Information provided below:
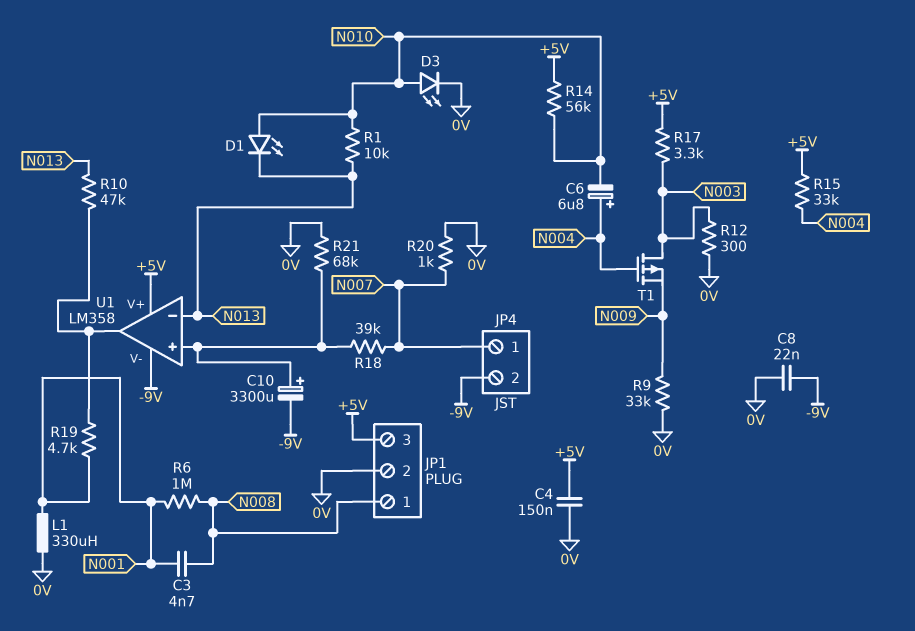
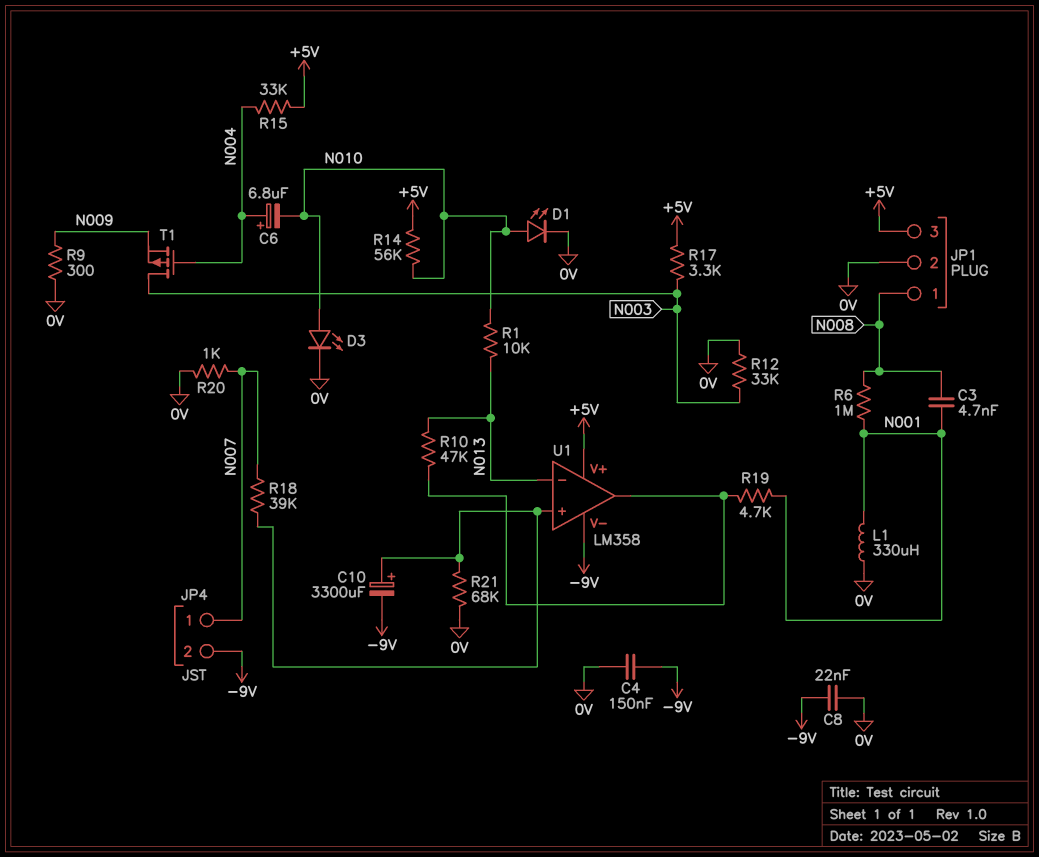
C4: 150nF (+5V, 0V) -> 150nF (-9V, 0V)
D1: LED (A N010, K N013) -> LED (A N010, K 0V)
R9: 33k (0V, N009) -> 300 (0V, N009)
R12: 300 (0V, N003) -> 33k (0V, N003)

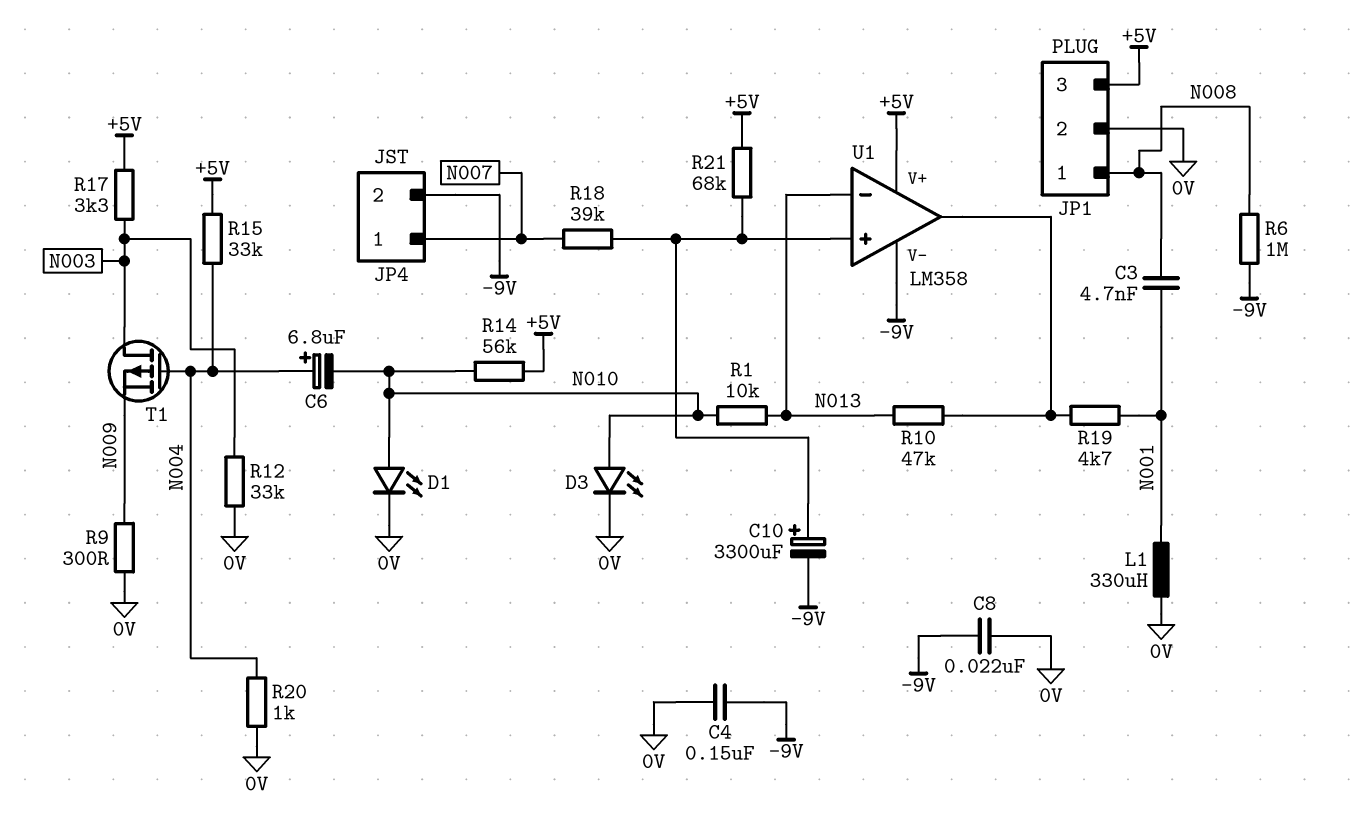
R6: 1M (N001, N008) -> 1M (-9V, N008)
R20: 1k (0V, N007) -> 1k (0V, N004)
R21: 68k (0V, U1/in+) -> 68k (+5V, U1/in+)

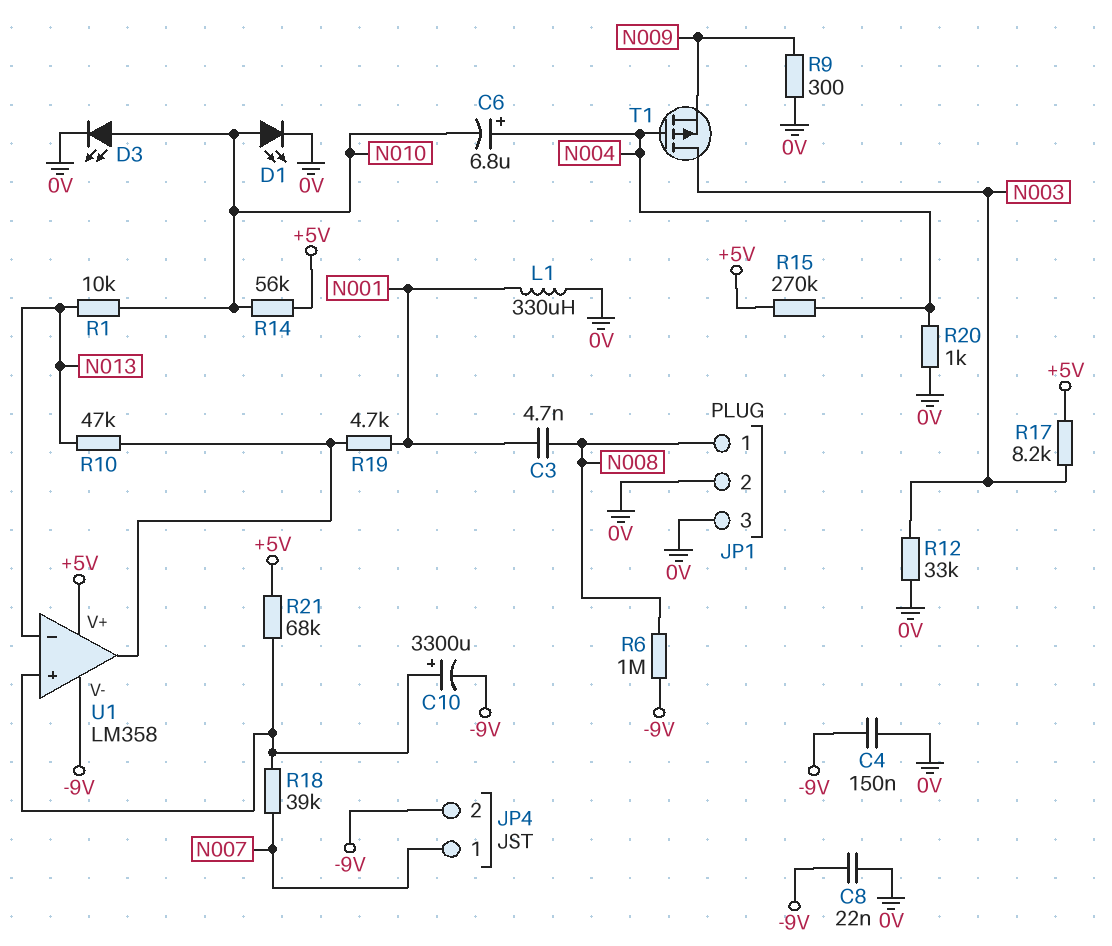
JP1 pin 3: +5V -> 0V
R15: 33k (+5V, N004) -> 270k (+5V, N004)
R17: 3.3k (+5V, N003) -> 8.2k (+5V, N003)

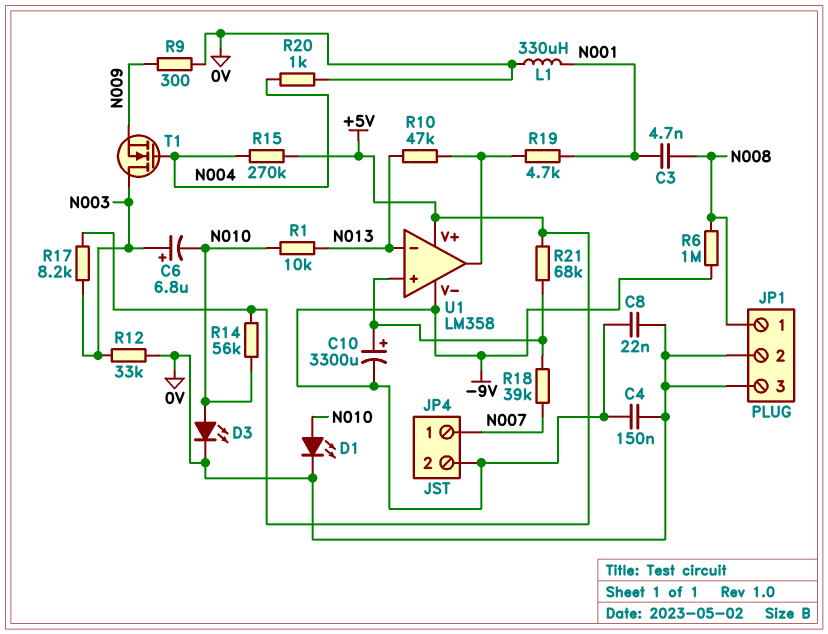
C6: 6.8uF (plus N004, minus N010) -> 6.8uF (plus N003, minus N010)
T1: PMOS (G N004, D N003, S N009) -> NMOS (G N004, D N003, S N009)

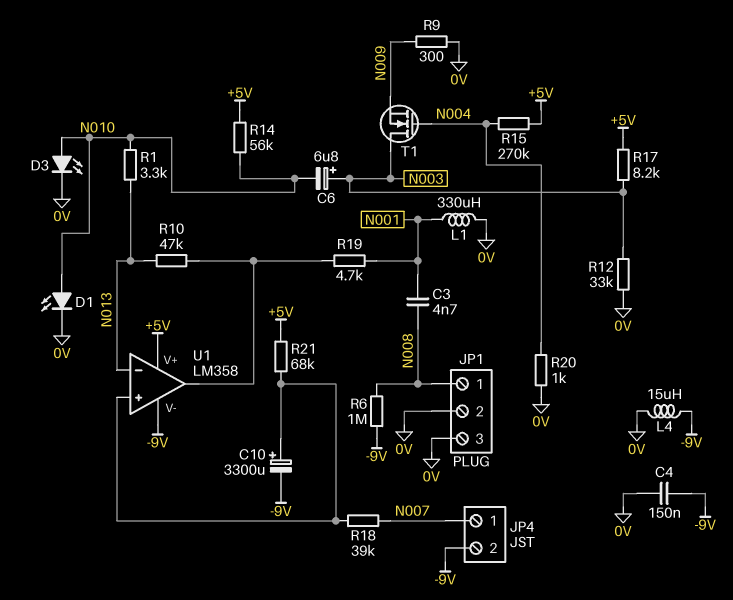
C8: 22nF (-9V, 0V) -> none
L4: none -> 15uH (-9V, 0V)
R1: 10k (N010, N013) -> 3.3k (N010, N013)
End of Information provided.
What is being asked: A faithful, word-for-word copy of the data is needed; the pictures should not appear in it.

Written answer:
C4: 150nF (+5V, 0V) -> 150nF (-9V, 0V)
D1: LED (A N010, K N013) -> LED (A N010, K 0V)
R9: 33k (0V, N009) -> 300 (0V, N009)
R12: 300 (0V, N003) -> 33k (0V, N003)

R6: 1M (N001, N008) -> 1M (-9V, N008)
R20: 1k (0V, N007) -> 1k (0V, N004)
R21: 68k (0V, U1/in+) -> 68k (+5V, U1/in+)

JP1 pin 3: +5V -> 0V
R15: 33k (+5V, N004) -> 270k (+5V, N004)
R17: 3.3k (+5V, N003) -> 8.2k (+5V, N003)

C6: 6.8uF (plus N004, minus N010) -> 6.8uF (plus N003, minus N010)
T1: PMOS (G N004, D N003, S N009) -> NMOS (G N004, D N003, S N009)

C8: 22nF (-9V, 0V) -> none
L4: none -> 15uH (-9V, 0V)
R1: 10k (N010, N013) -> 3.3k (N010, N013)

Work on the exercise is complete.